▶ _PROBLEM_
When you transcribe the lines below, keep every word the same and leave the pictures behind.

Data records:
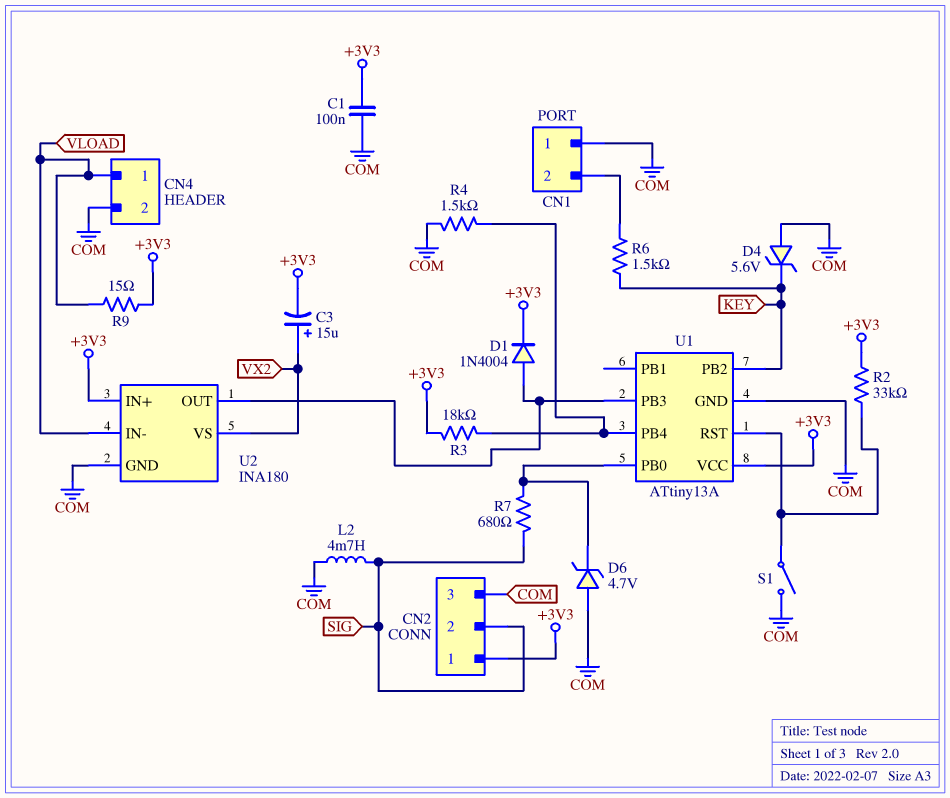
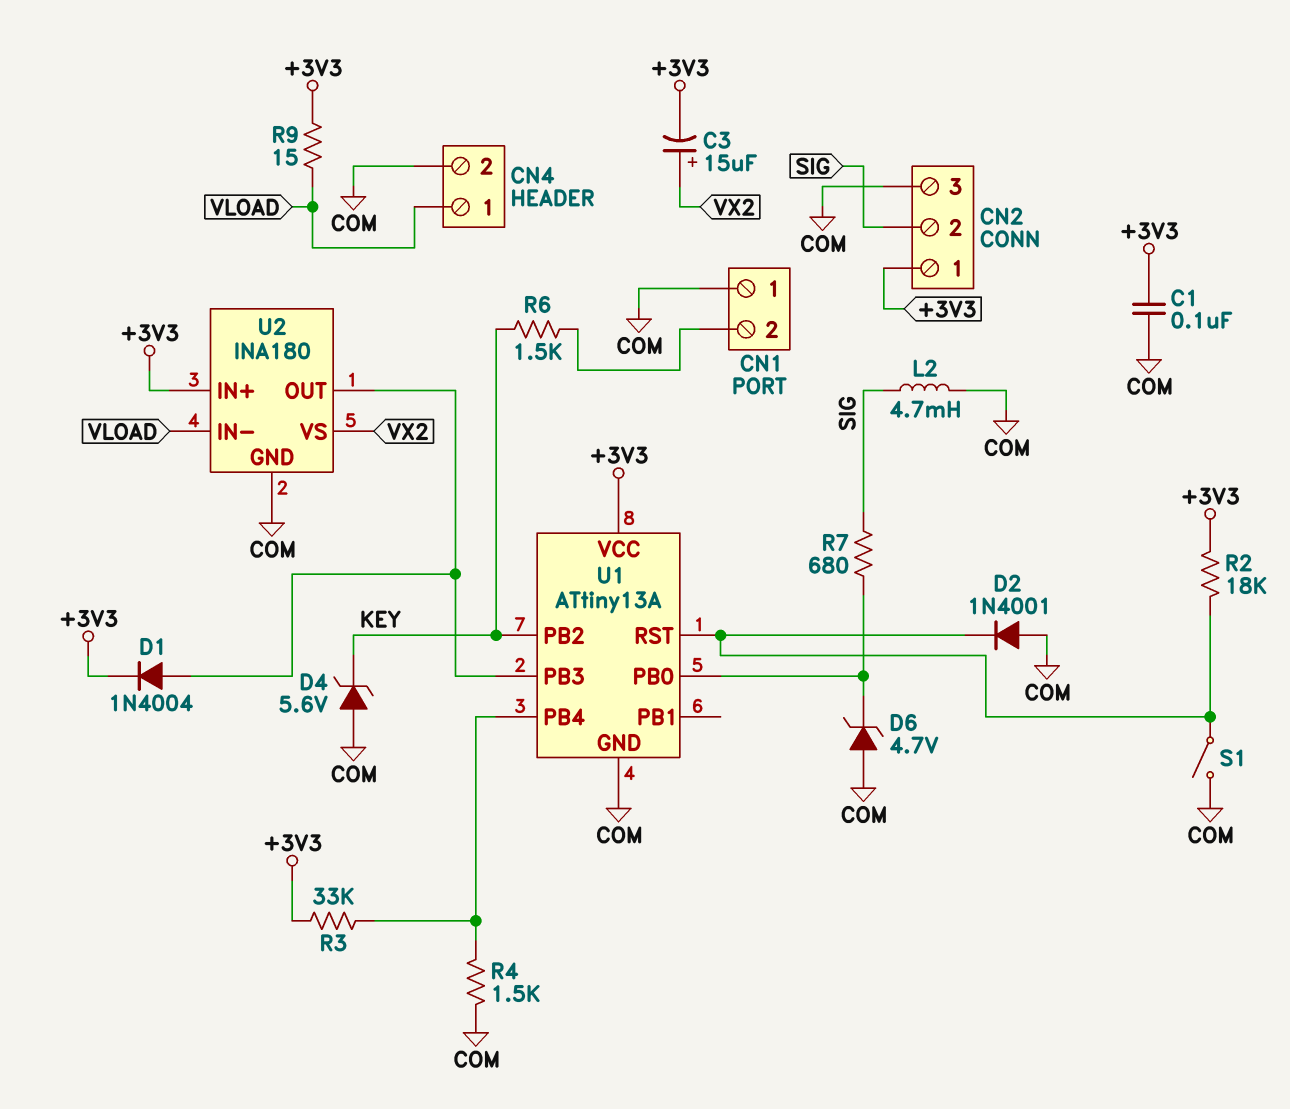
D2: none -> diode 1N4001 (A COM, K U1/RST)
R2: 33k (+3V3, U1/RST) -> 18k (+3V3, U1/RST)
R3: 18k (+3V3, U1/PB4) -> 33k (+3V3, U1/PB4)

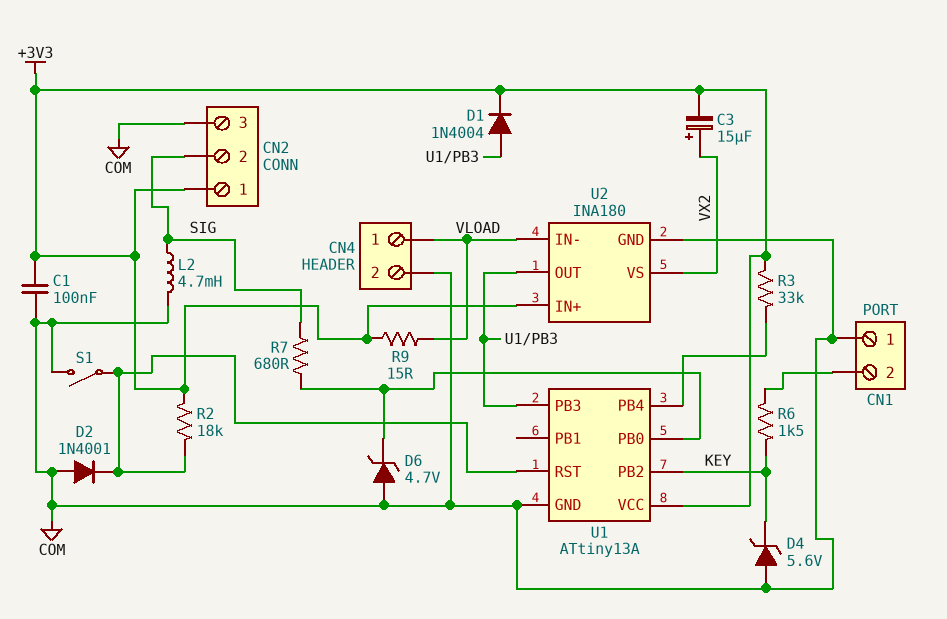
R4: 1.5k (COM, U1/PB4) -> none

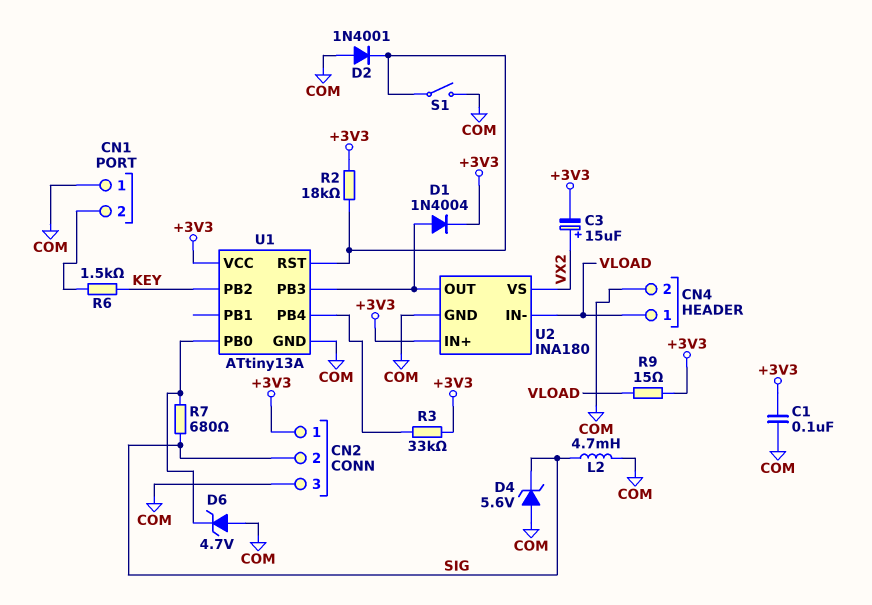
D4: zener 5.6V (A COM, K KEY) -> zener 5.6V (A COM, K SIG)

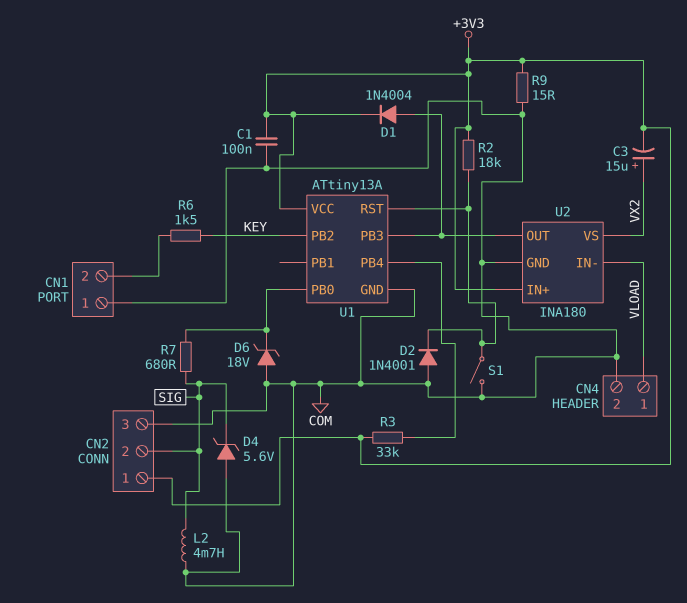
D6: zener 4.7V (A COM, K U1/PB0) -> zener 18V (A COM, K U1/PB0)
R9: 15 (+3V3, VLOAD) -> 15 (+3V3, COM)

▶ _ANSWER FOR THIS EXERCISE_
D2: none -> diode 1N4001 (A COM, K U1/RST)
R2: 33k (+3V3, U1/RST) -> 18k (+3V3, U1/RST)
R3: 18k (+3V3, U1/PB4) -> 33k (+3V3, U1/PB4)

R4: 1.5k (COM, U1/PB4) -> none

D4: zener 5.6V (A COM, K KEY) -> zener 5.6V (A COM, K SIG)

D6: zener 4.7V (A COM, K U1/PB0) -> zener 18V (A COM, K U1/PB0)
R9: 15 (+3V3, VLOAD) -> 15 (+3V3, COM)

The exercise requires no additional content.